> [WHAT YOU SHOULD DO]
Using the entries that follow, write out the line containing "orange 1x1 cone [179,102,219,166]", the line containing "purple 1x1 plate [434,360,485,415] -> none", and every line between them, exactly and nothing else.

+++ DATASET EXTRACT

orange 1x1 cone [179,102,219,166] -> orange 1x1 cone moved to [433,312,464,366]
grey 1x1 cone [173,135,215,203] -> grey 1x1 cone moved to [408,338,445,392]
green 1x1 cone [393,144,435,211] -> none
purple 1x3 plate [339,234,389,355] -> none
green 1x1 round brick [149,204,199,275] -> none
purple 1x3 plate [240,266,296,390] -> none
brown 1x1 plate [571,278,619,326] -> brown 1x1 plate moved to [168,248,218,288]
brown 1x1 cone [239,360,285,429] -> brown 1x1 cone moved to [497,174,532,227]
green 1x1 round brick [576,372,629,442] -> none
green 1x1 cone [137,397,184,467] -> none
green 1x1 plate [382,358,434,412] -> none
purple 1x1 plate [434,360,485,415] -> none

++++++
+++ DATASET EXTRACT

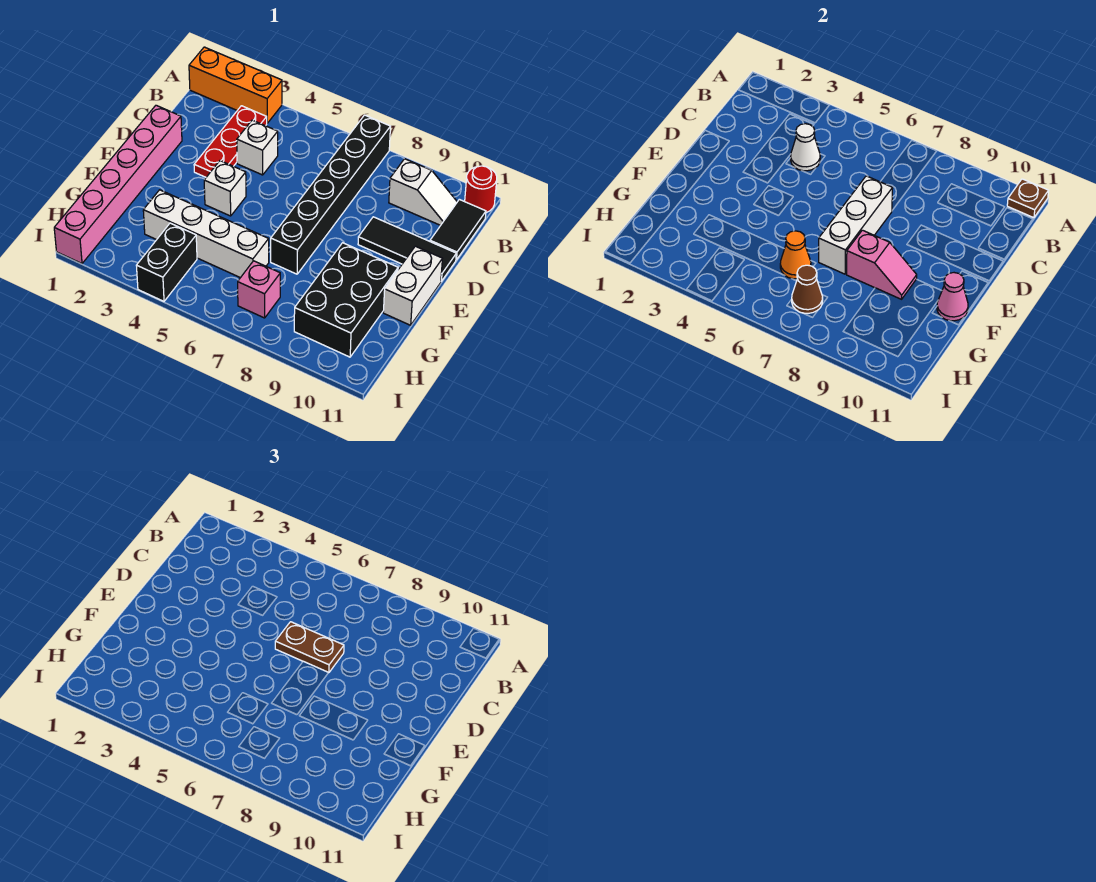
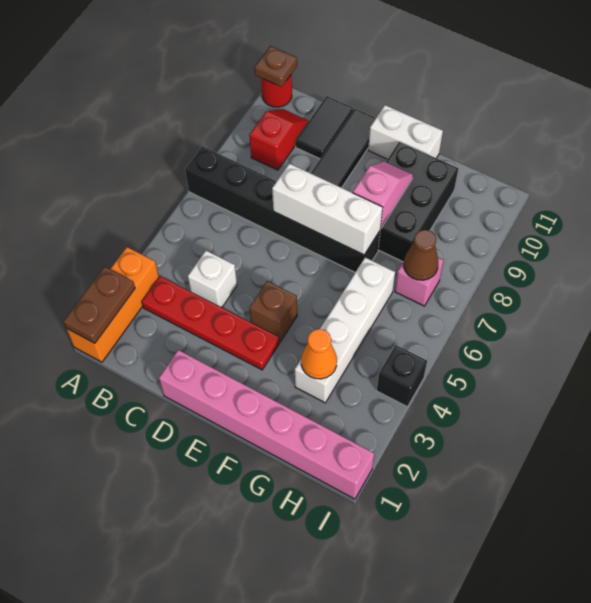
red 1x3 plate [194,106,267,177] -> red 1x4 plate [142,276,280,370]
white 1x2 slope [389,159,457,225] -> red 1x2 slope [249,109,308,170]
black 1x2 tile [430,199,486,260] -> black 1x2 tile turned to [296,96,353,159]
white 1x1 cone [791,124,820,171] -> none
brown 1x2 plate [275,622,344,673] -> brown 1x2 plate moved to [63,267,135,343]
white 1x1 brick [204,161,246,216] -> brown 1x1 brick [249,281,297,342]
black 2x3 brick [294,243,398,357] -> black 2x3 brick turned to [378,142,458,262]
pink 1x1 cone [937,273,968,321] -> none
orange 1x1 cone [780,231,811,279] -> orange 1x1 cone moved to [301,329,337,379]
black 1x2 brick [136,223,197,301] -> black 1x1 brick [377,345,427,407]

++++++

> [RESPONSE BELOW]
orange 1x1 cone [179,102,219,166] -> orange 1x1 cone moved to [433,312,464,366]
grey 1x1 cone [173,135,215,203] -> grey 1x1 cone moved to [408,338,445,392]
green 1x1 cone [393,144,435,211] -> none
purple 1x3 plate [339,234,389,355] -> none
green 1x1 round brick [149,204,199,275] -> none
purple 1x3 plate [240,266,296,390] -> none
brown 1x1 plate [571,278,619,326] -> brown 1x1 plate moved to [168,248,218,288]
brown 1x1 cone [239,360,285,429] -> brown 1x1 cone moved to [497,174,532,227]
green 1x1 round brick [576,372,629,442] -> none
green 1x1 cone [137,397,184,467] -> none
green 1x1 plate [382,358,434,412] -> none
purple 1x1 plate [434,360,485,415] -> none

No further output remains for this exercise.